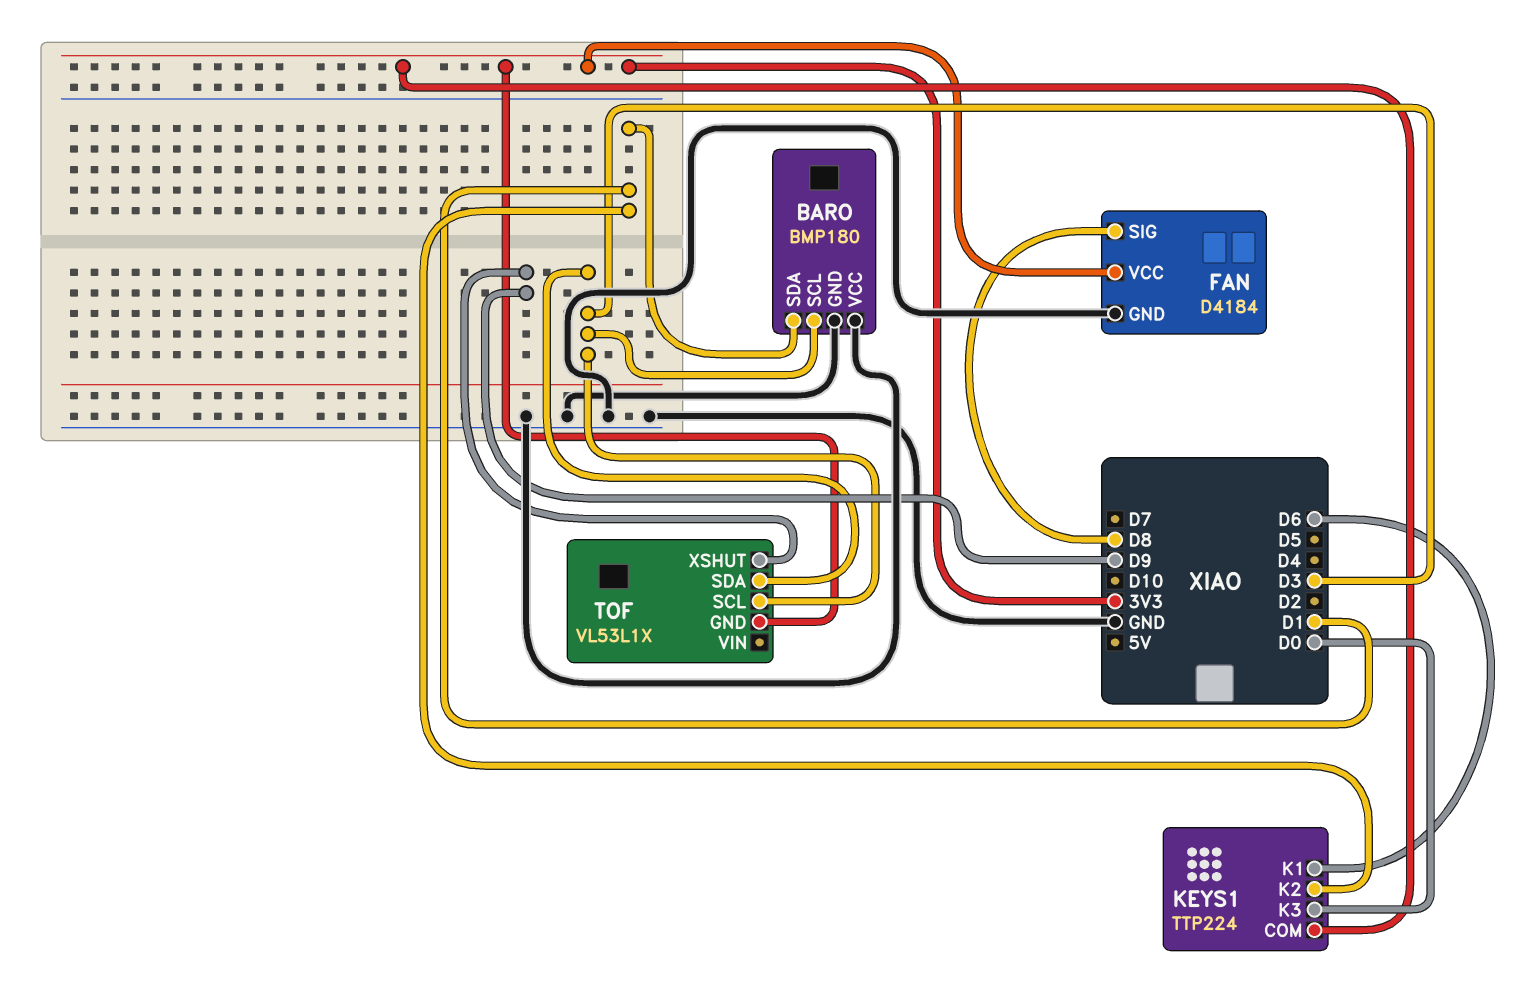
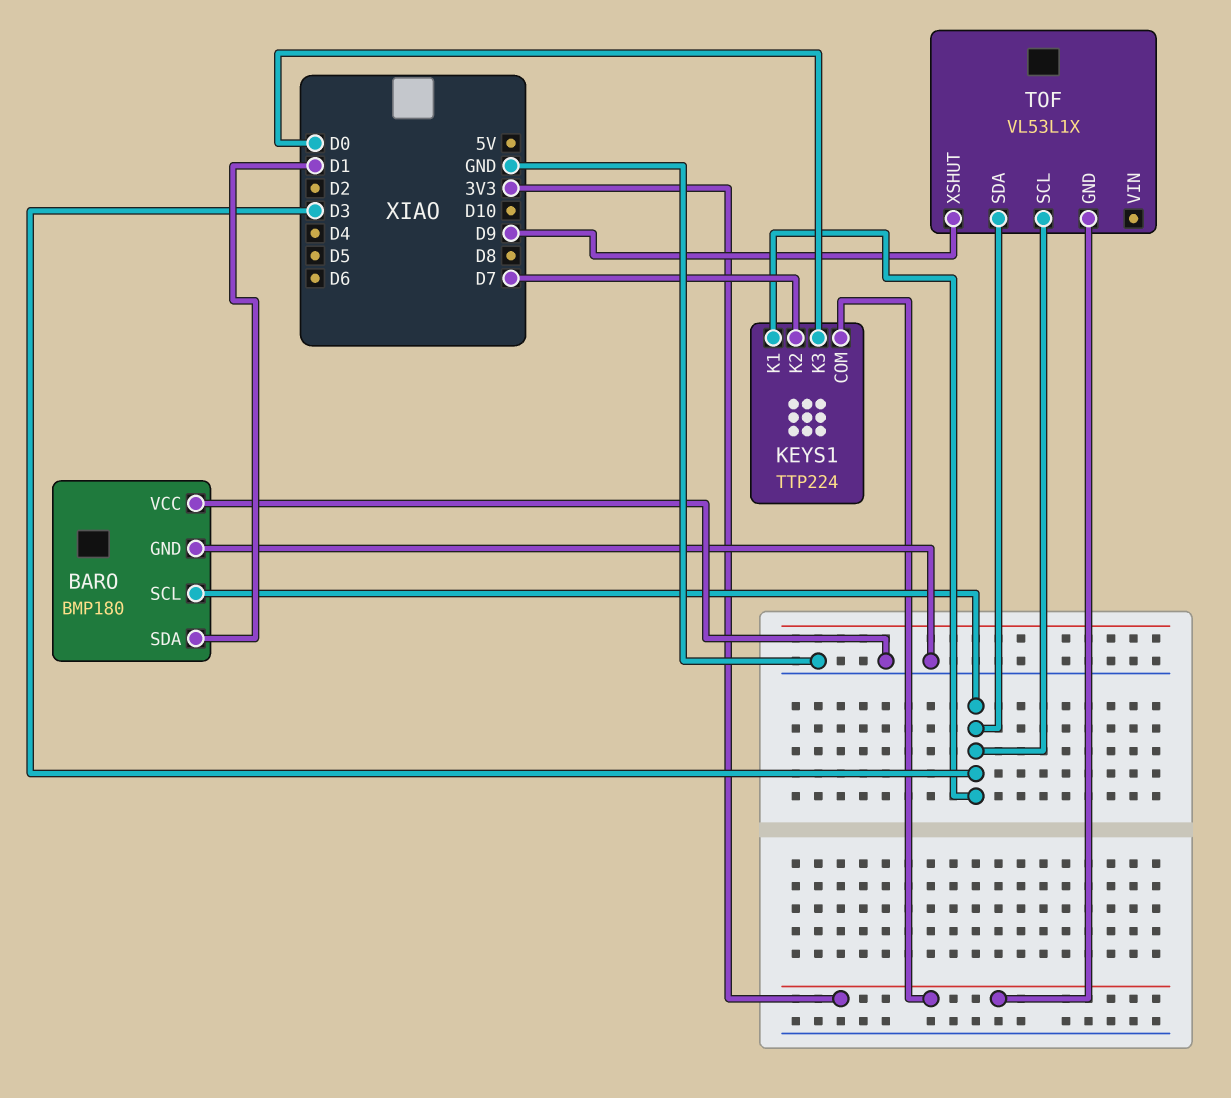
FAN: D4184 -> none
FAN pin GND: GND -> none
FAN pin SIG: D8 -> none
FAN pin VCC: 3V3 -> none
KEYS1 pin K1: D6 -> D3
KEYS1 pin K2: D1 -> D7

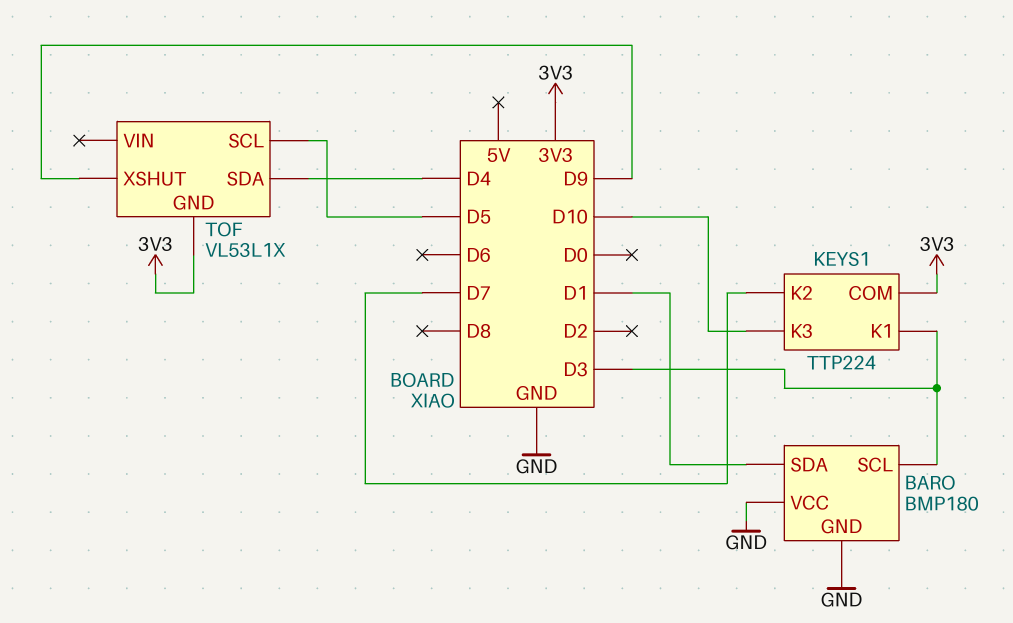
KEYS1 pin K3: D0 -> D10
TOF pin SCL: D3 -> D5
TOF pin SDA: D3 -> D4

What the exercise asks
Copy every line of the data that holds the string "none".

Result of the task
FAN: D4184 -> none
FAN pin GND: GND -> none
FAN pin SIG: D8 -> none
FAN pin VCC: 3V3 -> none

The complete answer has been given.